**Your assignment:** Go through the entries below and retype them exactly, omitting each picture.

**Data extract:**
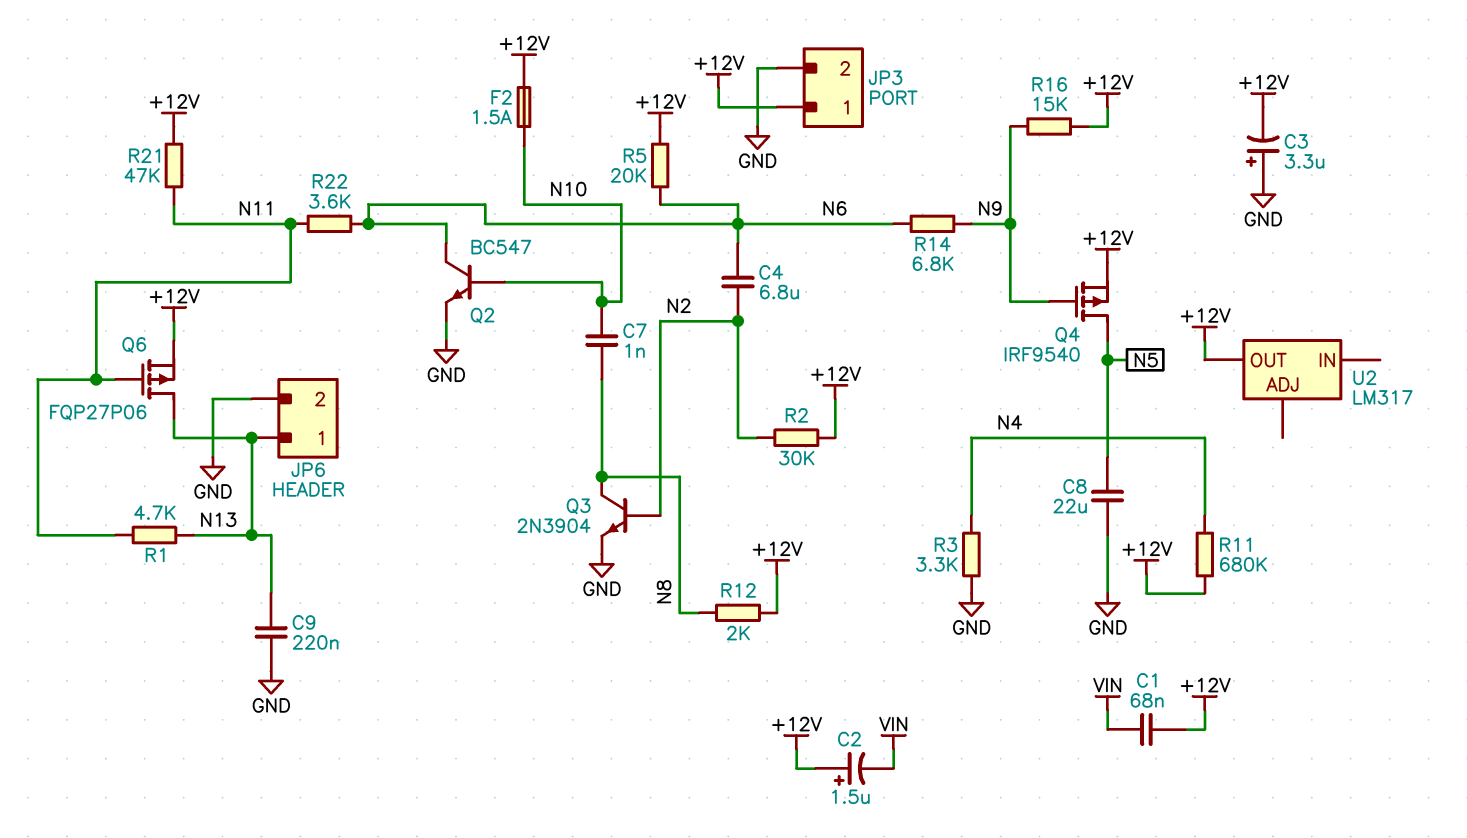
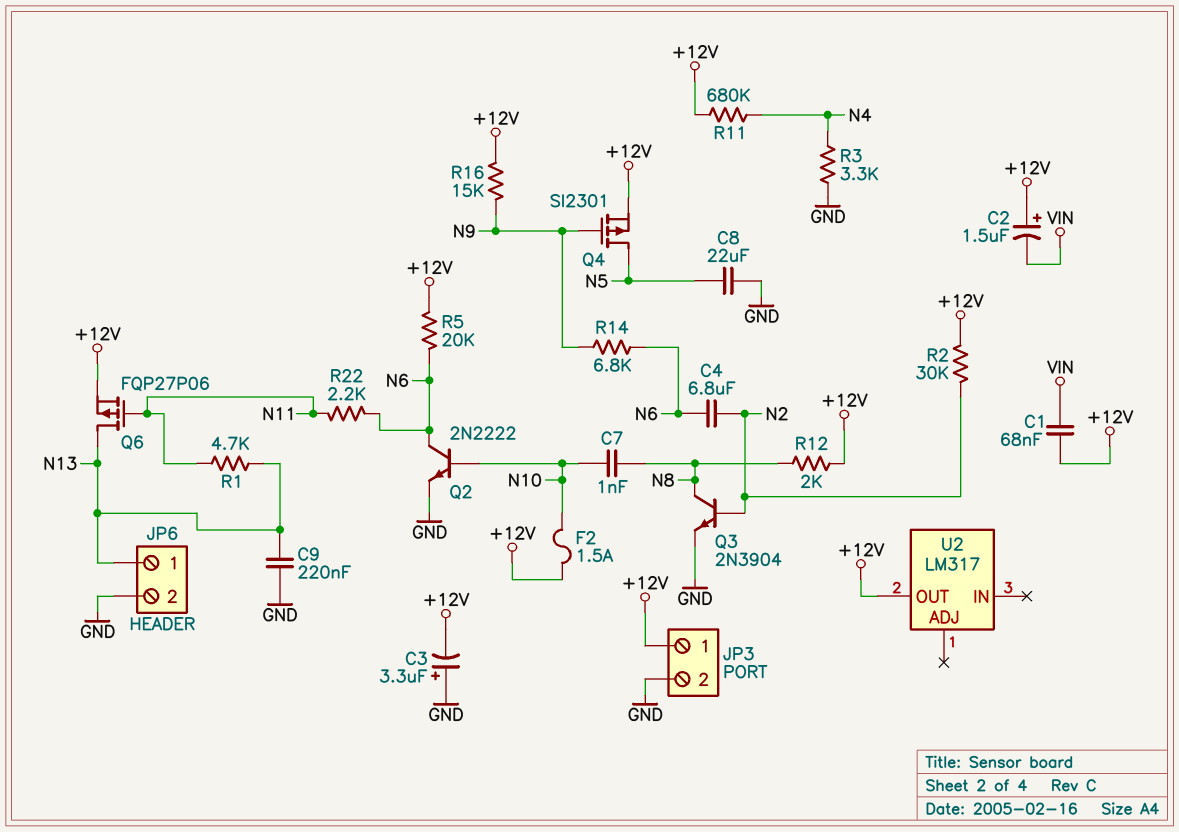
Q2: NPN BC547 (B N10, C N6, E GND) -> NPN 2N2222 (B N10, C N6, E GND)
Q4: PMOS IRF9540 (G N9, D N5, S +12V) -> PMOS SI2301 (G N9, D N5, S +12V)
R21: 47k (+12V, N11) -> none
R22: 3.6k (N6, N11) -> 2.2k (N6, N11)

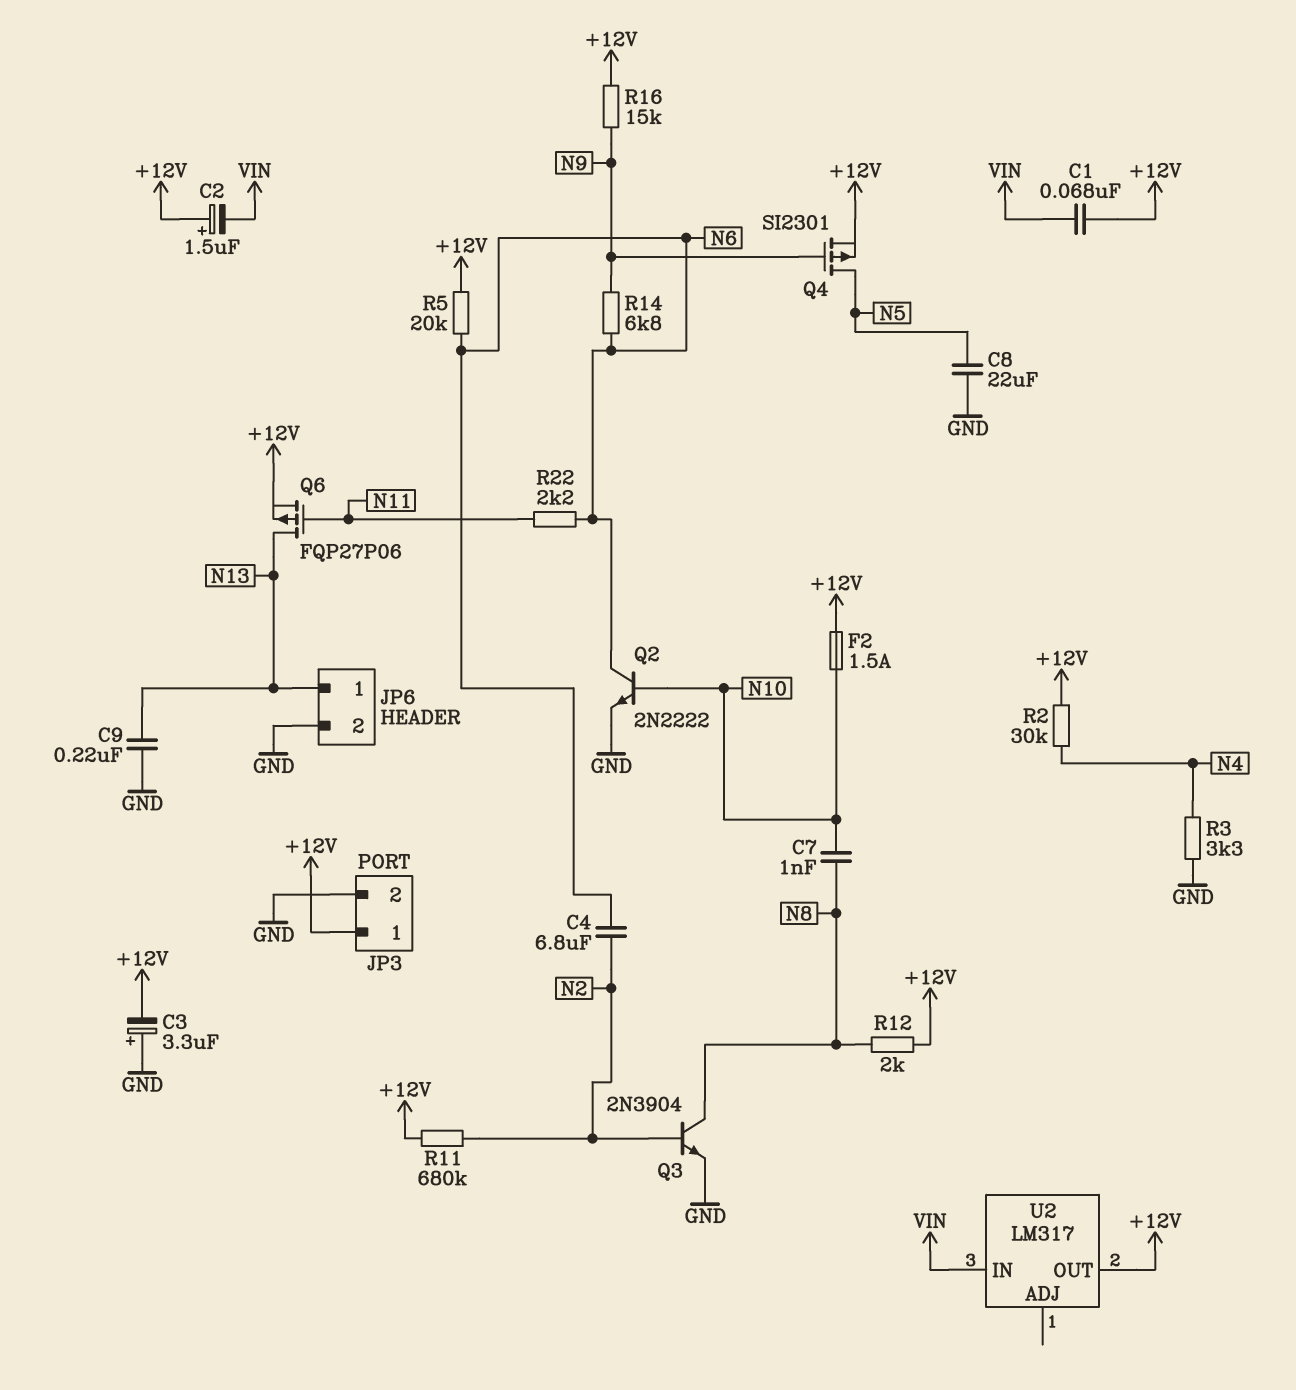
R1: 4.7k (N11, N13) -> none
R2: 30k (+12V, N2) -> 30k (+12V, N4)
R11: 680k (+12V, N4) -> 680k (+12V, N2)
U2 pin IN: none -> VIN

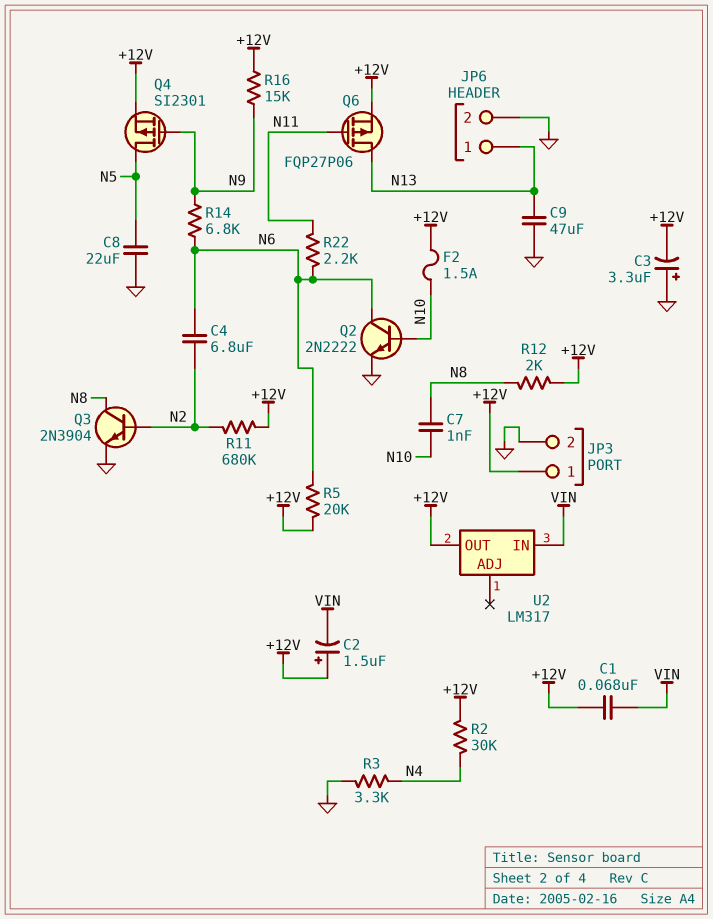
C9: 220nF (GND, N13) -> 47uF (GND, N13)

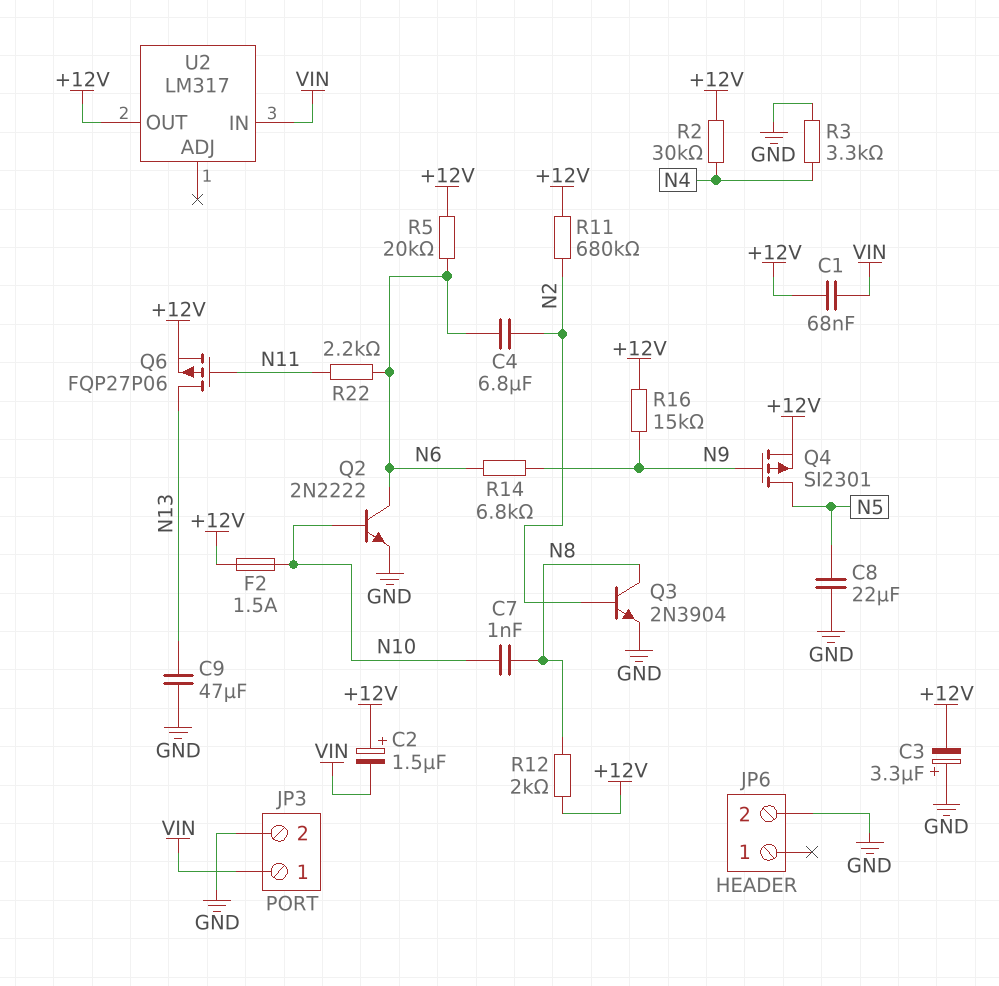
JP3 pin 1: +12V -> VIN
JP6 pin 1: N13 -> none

**Expected answer:**
Q2: NPN BC547 (B N10, C N6, E GND) -> NPN 2N2222 (B N10, C N6, E GND)
Q4: PMOS IRF9540 (G N9, D N5, S +12V) -> PMOS SI2301 (G N9, D N5, S +12V)
R21: 47k (+12V, N11) -> none
R22: 3.6k (N6, N11) -> 2.2k (N6, N11)

R1: 4.7k (N11, N13) -> none
R2: 30k (+12V, N2) -> 30k (+12V, N4)
R11: 680k (+12V, N4) -> 680k (+12V, N2)
U2 pin IN: none -> VIN

C9: 220nF (GND, N13) -> 47uF (GND, N13)

JP3 pin 1: +12V -> VIN
JP6 pin 1: N13 -> none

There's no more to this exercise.